● **Your task**: Please count the lines of the data that contain "yellow" and state only the total.

● **Entries supplied**:
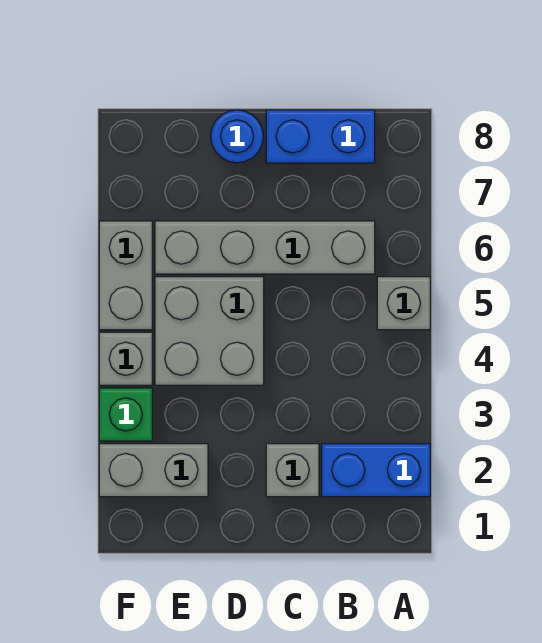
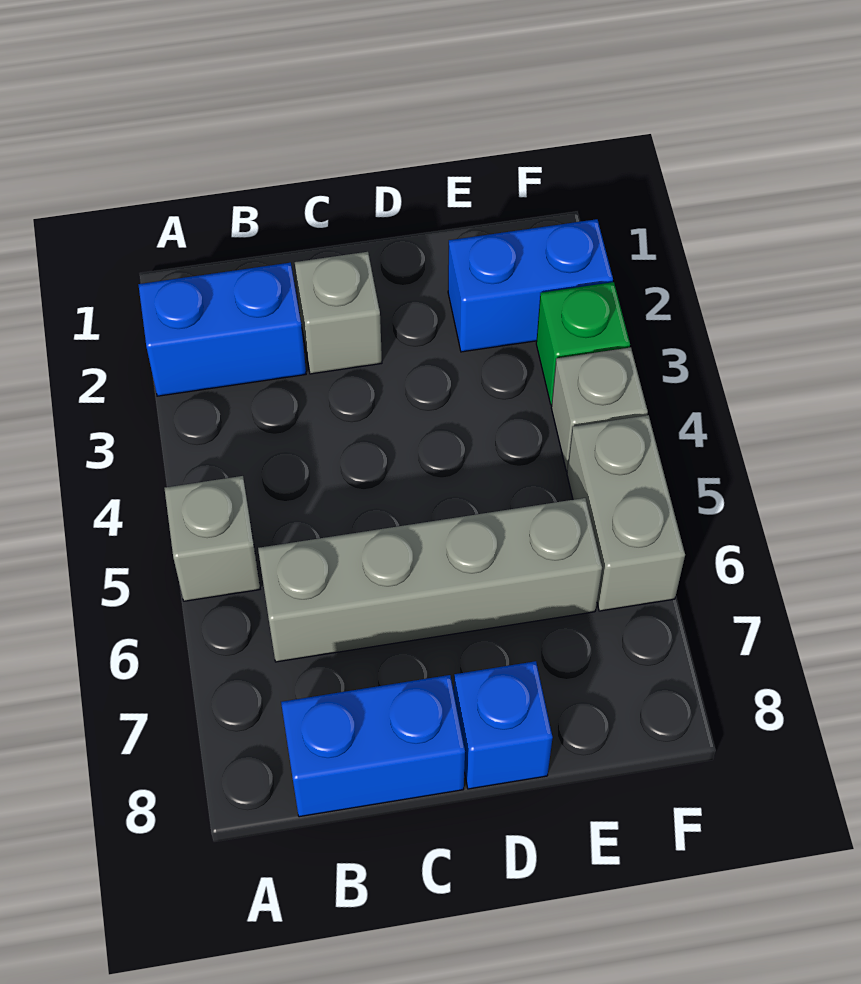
grey brick D4:E5 level 1 -> none
blue round brick D8 level 1 -> blue brick D8 level 1
grey brick E2:F2 level 1 -> blue brick E2:F2 level 1

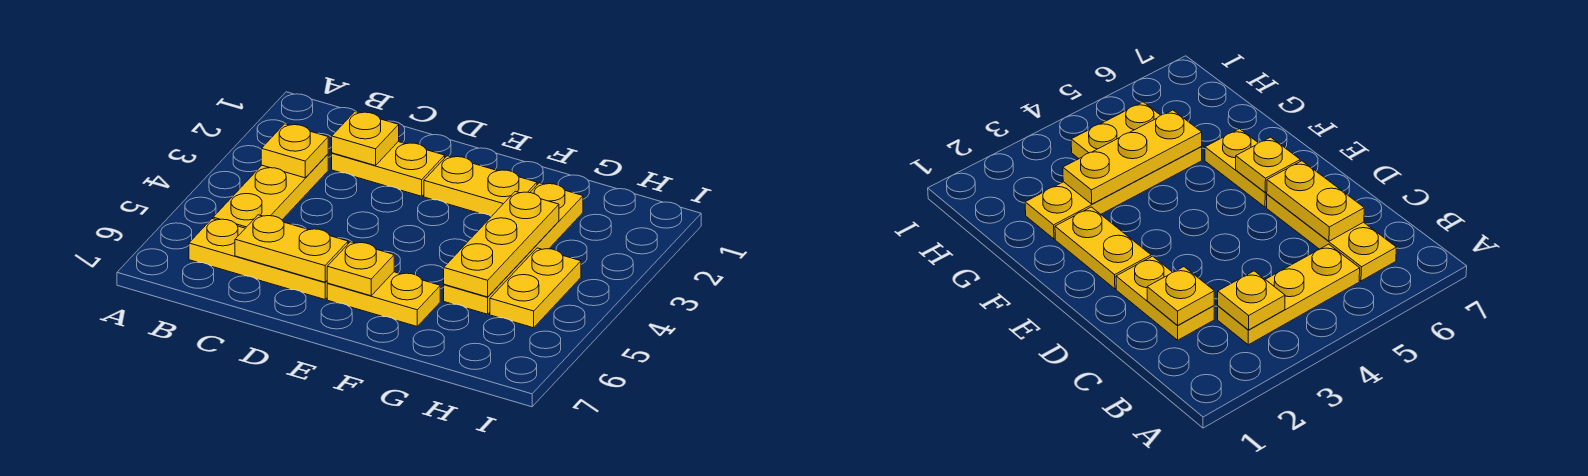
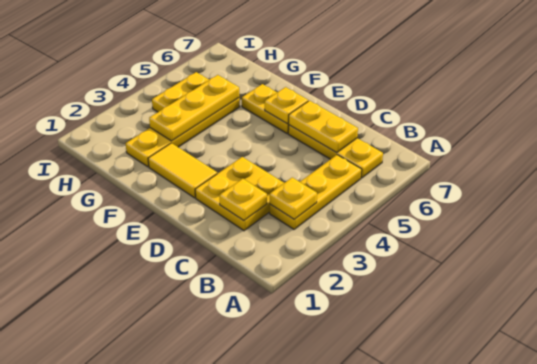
yellow plate C2:D2 level 1 -> yellow plate C2:D3 level 1
yellow plate E2:F2 level 1 -> yellow tile E2:F2 level 1

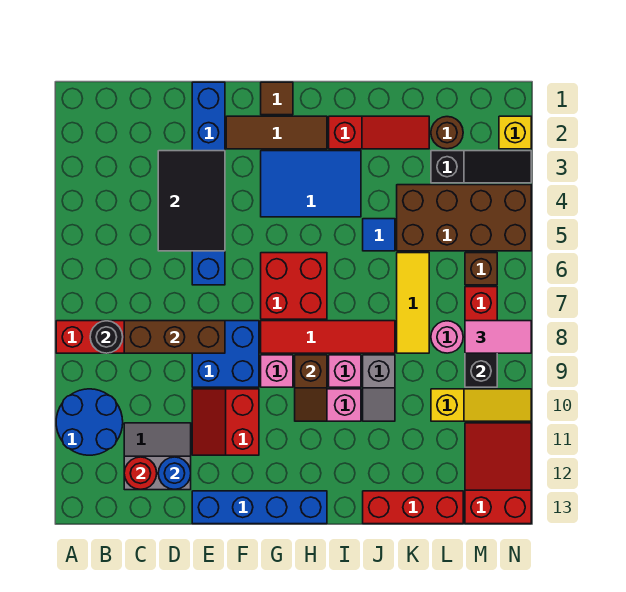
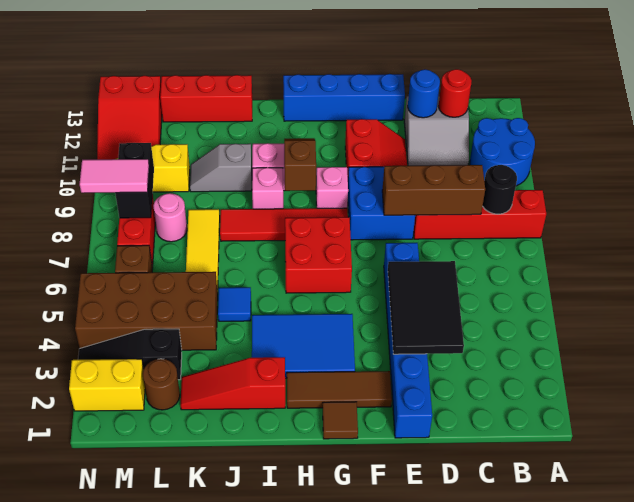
grey slope J9:J10 level 1 top 9 -> grey slope J10:K10 level 1 top J
yellow brick N2 level 1 -> yellow brick M2:N2 level 1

● **Completed exercise**: 3